## Supplied records

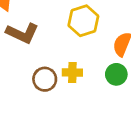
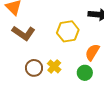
yellow cross: (72, 73) -> (54, 66), turned 32

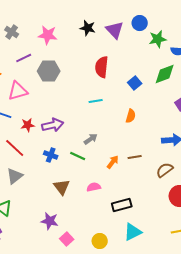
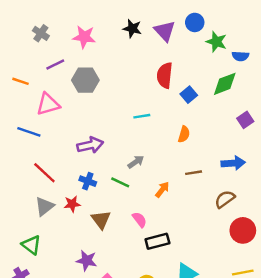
green star: (158, 39) -> (216, 42), turned 30
red semicircle: (102, 67) -> (165, 75), moved
red star: (28, 125) -> (72, 204), moved
brown line: (135, 157) -> (194, 173), moved
pink semicircle: (94, 187) -> (139, 220), turned 64
black rectangle: (122, 205) -> (157, 241), moved

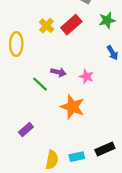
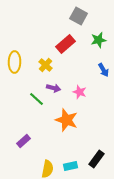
yellow cross: (47, 26) -> (46, 65), moved
black rectangle: (105, 149) -> (97, 159), turned -30

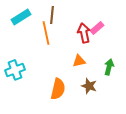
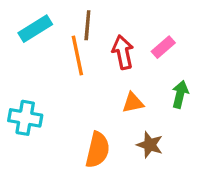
red arrow: (84, 33) -> (123, 52), moved
green arrow: (109, 67) -> (180, 94), moved
cyan cross: (15, 70) -> (25, 118), turned 30

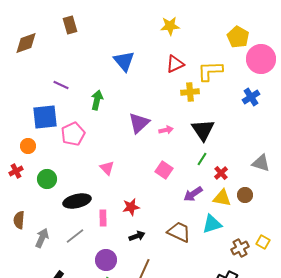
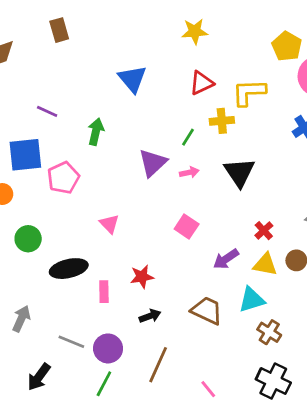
green line: (202, 159) -> (188, 137), moved
gray line: (75, 236) -> (71, 342), moved, turned 60
brown cross: (240, 248) -> (269, 332), moved, turned -30

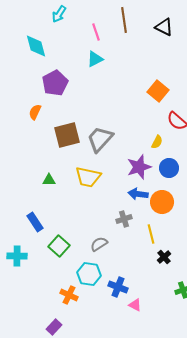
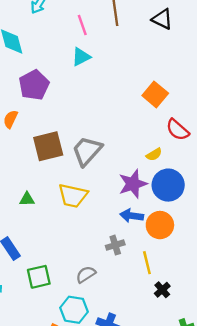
yellow semicircle: (157, 142) -> (154, 154), turned 32
blue circle: (169, 168) -> (168, 185), size x1.4
green square: (59, 246) -> (39, 277), turned 35

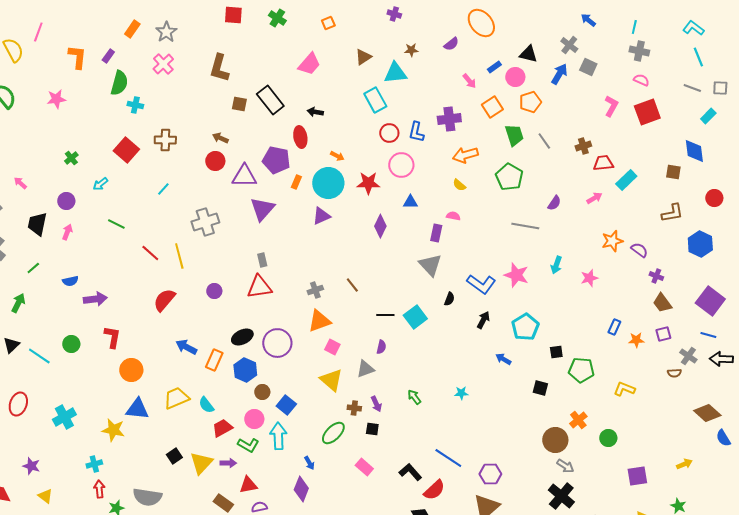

## Action item
Each entry above is to be restated exactly, without its images.

## Task answer
yellow cross: (72, 73) -> (54, 66), turned 32

green star: (158, 39) -> (216, 42), turned 30
red semicircle: (102, 67) -> (165, 75), moved
red star: (28, 125) -> (72, 204), moved
brown line: (135, 157) -> (194, 173), moved
pink semicircle: (94, 187) -> (139, 220), turned 64
black rectangle: (122, 205) -> (157, 241), moved

yellow cross: (47, 26) -> (46, 65), moved
black rectangle: (105, 149) -> (97, 159), turned -30

red arrow: (84, 33) -> (123, 52), moved
green arrow: (109, 67) -> (180, 94), moved
cyan cross: (15, 70) -> (25, 118), turned 30

green line: (202, 159) -> (188, 137), moved
gray line: (75, 236) -> (71, 342), moved, turned 60
brown cross: (240, 248) -> (269, 332), moved, turned -30

yellow semicircle: (157, 142) -> (154, 154), turned 32
blue circle: (169, 168) -> (168, 185), size x1.4
green square: (59, 246) -> (39, 277), turned 35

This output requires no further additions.